Start INPUT DATA

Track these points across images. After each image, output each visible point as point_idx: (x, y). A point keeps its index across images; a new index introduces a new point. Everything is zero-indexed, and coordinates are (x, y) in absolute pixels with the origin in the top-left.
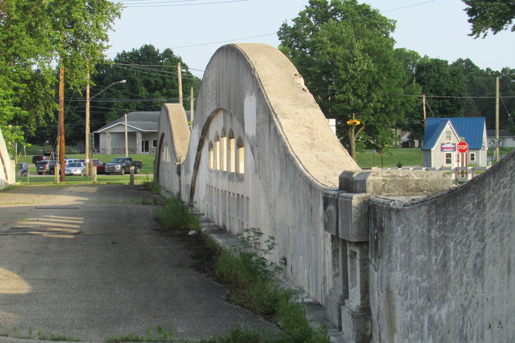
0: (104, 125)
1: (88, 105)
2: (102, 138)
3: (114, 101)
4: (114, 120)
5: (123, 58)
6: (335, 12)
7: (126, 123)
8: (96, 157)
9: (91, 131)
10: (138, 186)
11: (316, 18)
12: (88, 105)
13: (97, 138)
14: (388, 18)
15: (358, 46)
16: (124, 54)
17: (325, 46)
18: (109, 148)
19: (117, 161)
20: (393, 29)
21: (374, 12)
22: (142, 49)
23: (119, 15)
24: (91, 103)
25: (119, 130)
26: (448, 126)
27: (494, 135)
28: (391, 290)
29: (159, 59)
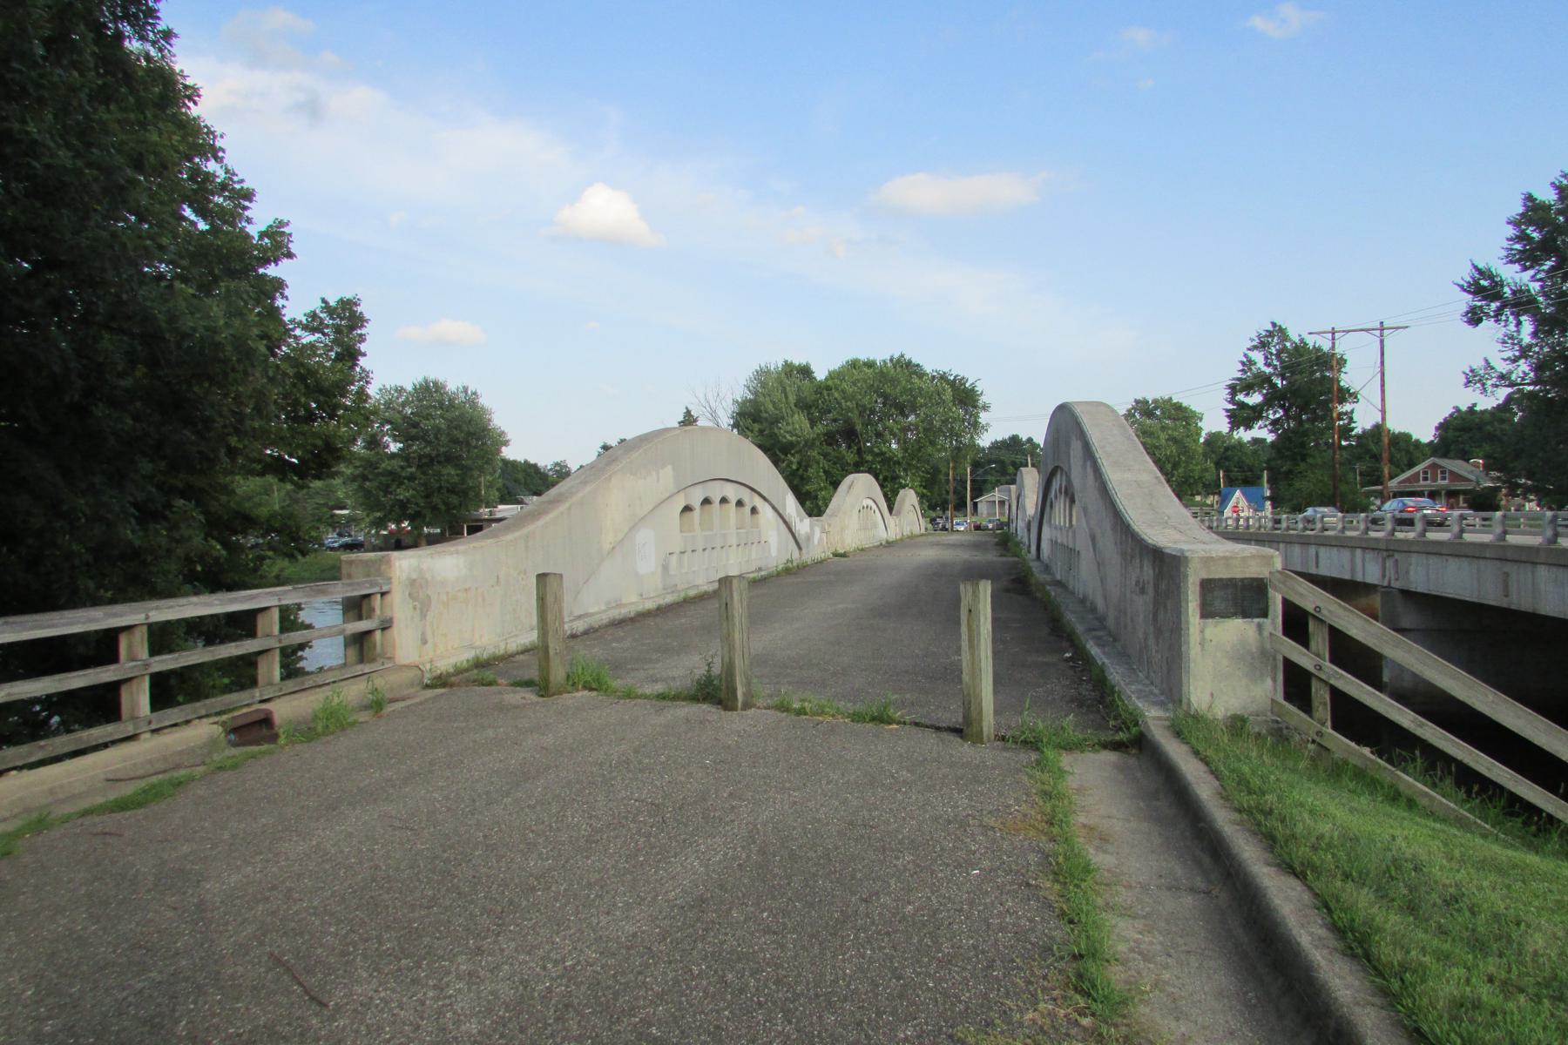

End INPUT DATA

**EXERCISE DETAILS**
Copy the listing above line for line without changing anything, leaving out the pictures.

**RESPONSE BELOW**
Track these points across images. After each image, output each visible point as point_idx: (x, y). A point keeps its index across images; a new index introduces a new point. Everything is zero-indexed, and coordinates are (x, y) in absolute pixels with the origin in the top-left.
0: (104, 125)
1: (88, 105)
2: (102, 138)
3: (114, 101)
4: (114, 120)
5: (123, 58)
6: (335, 12)
7: (126, 123)
8: (96, 157)
9: (91, 131)
10: (138, 186)
11: (316, 18)
12: (88, 105)
13: (97, 138)
14: (388, 18)
15: (358, 46)
16: (124, 54)
17: (325, 46)
18: (109, 148)
19: (117, 161)
20: (393, 29)
21: (374, 12)
22: (142, 49)
23: (119, 15)
24: (91, 103)
25: (119, 130)
26: (448, 126)
27: (494, 135)
28: (391, 290)
29: (159, 59)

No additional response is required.